[Object displacement listings]
☆ ☆ ☆ ☆ ☆ ☆ ☆
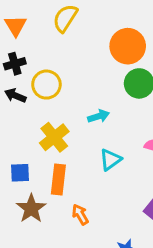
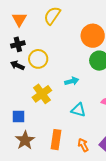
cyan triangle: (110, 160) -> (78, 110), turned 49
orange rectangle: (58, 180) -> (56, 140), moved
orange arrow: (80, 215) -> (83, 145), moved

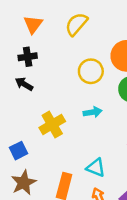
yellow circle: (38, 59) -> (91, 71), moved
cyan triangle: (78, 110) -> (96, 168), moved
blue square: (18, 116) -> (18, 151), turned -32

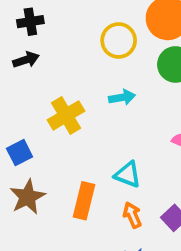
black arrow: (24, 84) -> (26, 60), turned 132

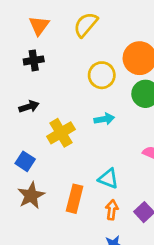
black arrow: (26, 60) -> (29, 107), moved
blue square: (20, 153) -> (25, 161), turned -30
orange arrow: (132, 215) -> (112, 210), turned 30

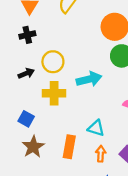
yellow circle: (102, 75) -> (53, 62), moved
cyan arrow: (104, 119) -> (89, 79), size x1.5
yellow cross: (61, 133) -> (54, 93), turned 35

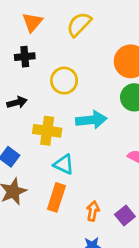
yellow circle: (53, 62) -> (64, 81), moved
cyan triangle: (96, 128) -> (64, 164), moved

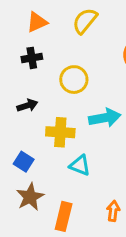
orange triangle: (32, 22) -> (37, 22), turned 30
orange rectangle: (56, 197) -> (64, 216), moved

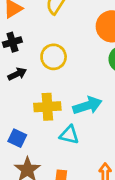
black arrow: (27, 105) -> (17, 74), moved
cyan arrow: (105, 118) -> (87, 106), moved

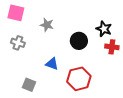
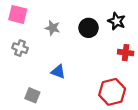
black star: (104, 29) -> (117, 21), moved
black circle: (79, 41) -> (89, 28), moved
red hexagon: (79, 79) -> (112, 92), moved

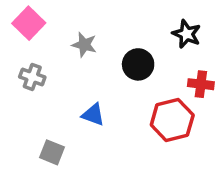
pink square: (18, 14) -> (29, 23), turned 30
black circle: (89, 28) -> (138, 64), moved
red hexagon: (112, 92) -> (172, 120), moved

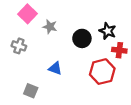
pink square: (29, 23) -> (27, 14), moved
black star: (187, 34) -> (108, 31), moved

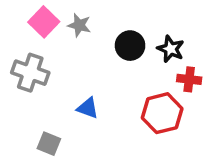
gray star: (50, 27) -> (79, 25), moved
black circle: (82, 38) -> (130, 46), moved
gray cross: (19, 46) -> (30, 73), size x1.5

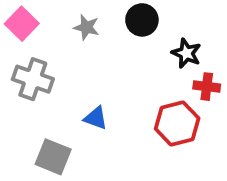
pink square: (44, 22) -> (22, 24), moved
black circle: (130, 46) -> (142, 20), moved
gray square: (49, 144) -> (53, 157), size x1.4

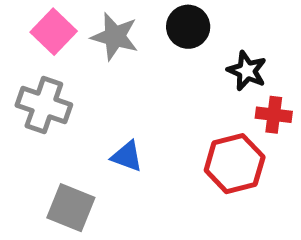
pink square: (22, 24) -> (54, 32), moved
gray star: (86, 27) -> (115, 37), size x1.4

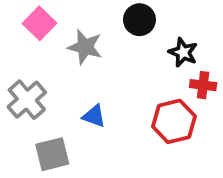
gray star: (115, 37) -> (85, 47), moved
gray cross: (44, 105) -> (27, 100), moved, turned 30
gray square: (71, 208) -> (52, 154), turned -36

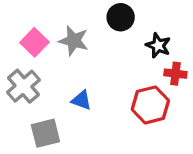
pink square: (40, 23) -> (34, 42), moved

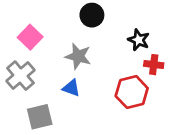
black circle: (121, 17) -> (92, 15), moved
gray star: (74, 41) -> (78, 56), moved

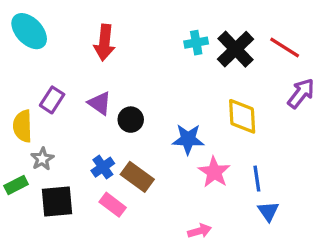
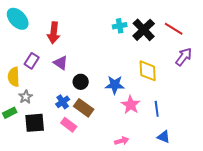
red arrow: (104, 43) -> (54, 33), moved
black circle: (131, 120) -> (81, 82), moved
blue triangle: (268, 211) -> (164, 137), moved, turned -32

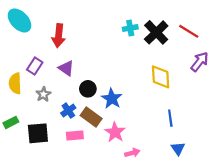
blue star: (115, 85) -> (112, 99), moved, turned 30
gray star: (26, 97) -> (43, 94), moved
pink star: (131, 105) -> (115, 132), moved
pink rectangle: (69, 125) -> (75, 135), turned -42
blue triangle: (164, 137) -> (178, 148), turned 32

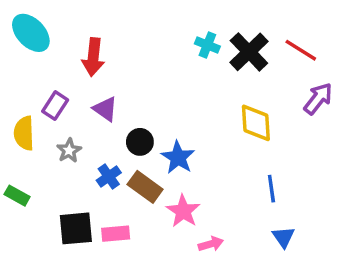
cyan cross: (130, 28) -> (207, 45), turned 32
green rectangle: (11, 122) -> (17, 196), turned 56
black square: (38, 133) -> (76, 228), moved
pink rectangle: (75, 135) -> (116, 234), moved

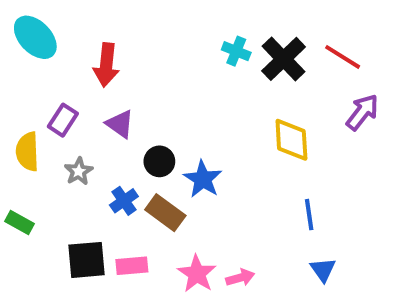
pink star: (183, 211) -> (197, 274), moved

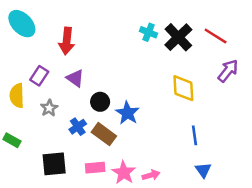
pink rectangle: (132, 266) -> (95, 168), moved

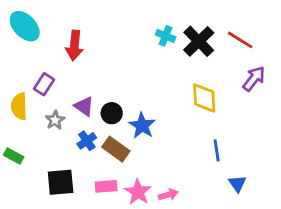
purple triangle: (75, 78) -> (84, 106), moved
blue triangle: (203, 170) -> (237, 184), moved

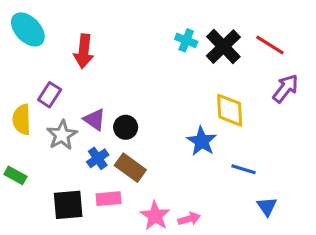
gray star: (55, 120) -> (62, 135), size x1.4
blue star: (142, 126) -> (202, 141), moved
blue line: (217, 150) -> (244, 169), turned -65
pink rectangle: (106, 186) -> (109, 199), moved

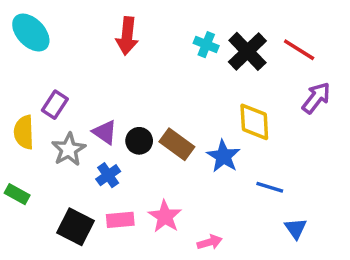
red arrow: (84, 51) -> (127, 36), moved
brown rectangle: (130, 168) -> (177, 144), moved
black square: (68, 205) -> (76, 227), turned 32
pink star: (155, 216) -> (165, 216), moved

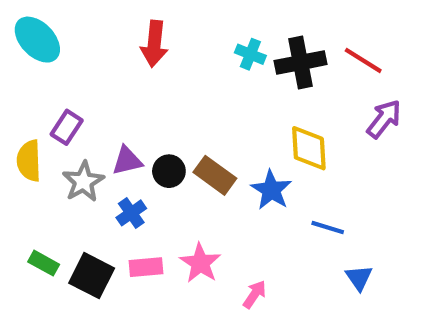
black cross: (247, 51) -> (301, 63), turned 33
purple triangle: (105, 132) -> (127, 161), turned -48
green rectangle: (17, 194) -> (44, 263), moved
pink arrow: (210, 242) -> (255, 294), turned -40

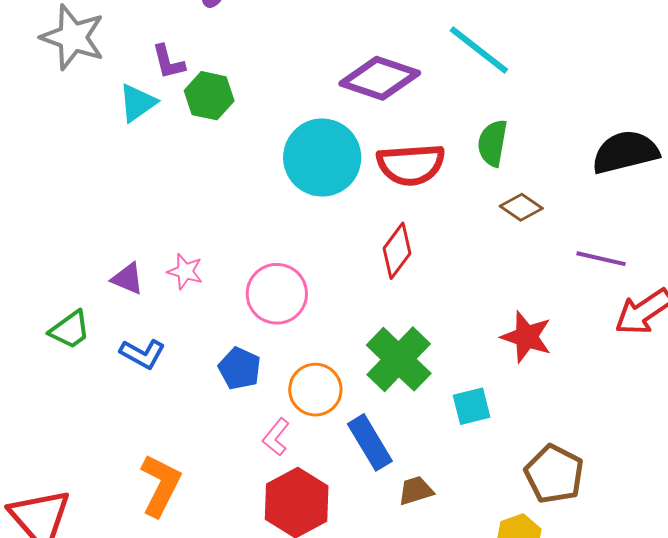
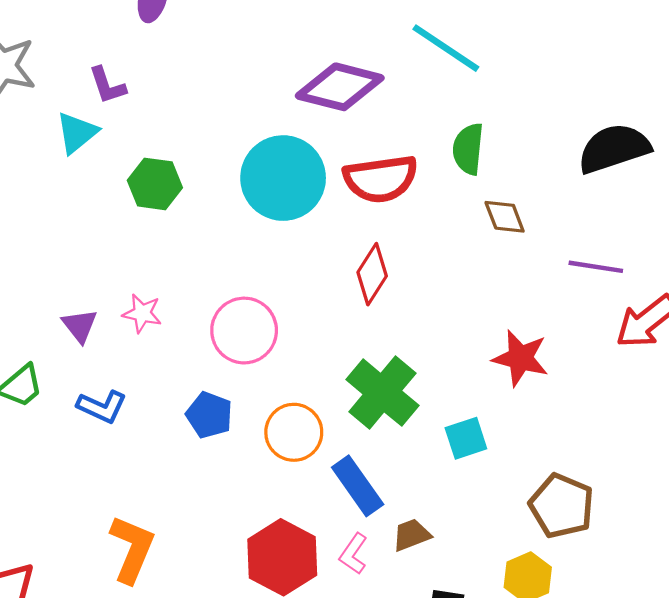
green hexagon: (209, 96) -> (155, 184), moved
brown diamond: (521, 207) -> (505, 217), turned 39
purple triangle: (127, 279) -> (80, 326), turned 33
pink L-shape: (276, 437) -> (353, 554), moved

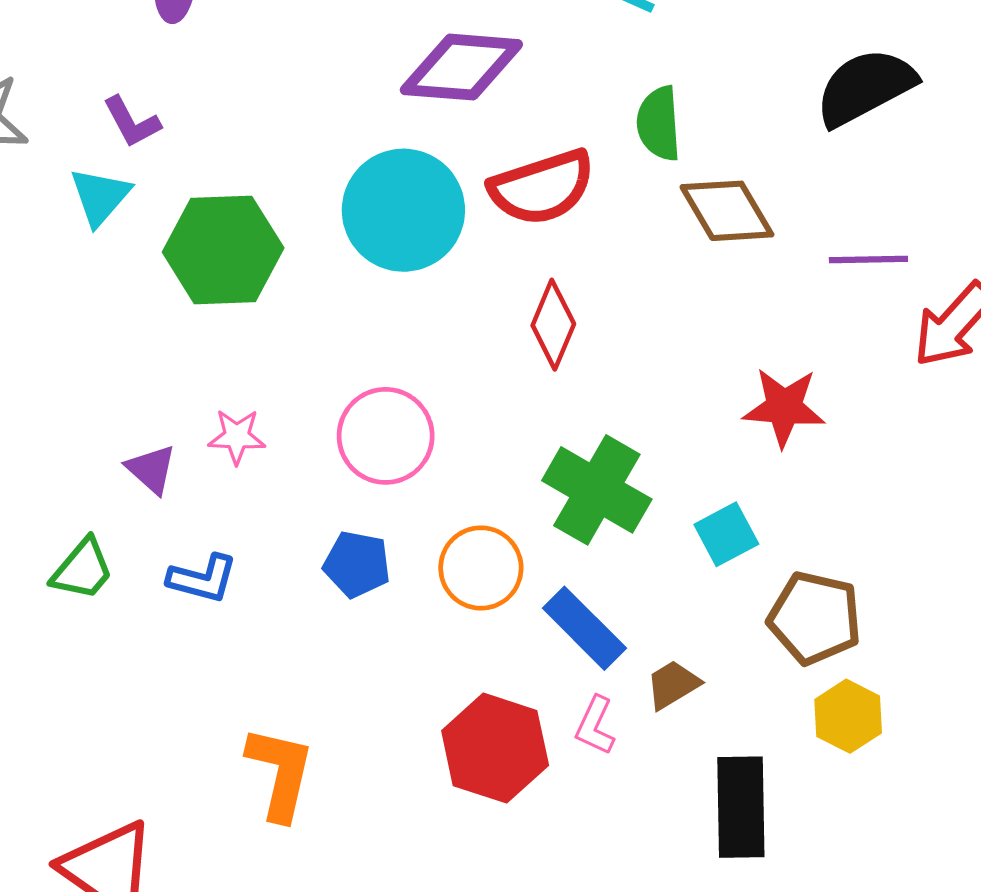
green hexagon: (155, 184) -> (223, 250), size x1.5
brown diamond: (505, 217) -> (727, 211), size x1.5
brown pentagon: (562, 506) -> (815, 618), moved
☆ ☆ ☆ ☆ ☆ ☆ ☆
## [WHAT YOU HAVE TO DO]
Out of the entries, pull every line that mentions "hexagon".

## [EXERCISE ANSWER]
red hexagon: (79, 79) -> (112, 92), moved
red hexagon: (112, 92) -> (172, 120), moved
green hexagon: (209, 96) -> (155, 184), moved
green hexagon: (155, 184) -> (223, 250), size x1.5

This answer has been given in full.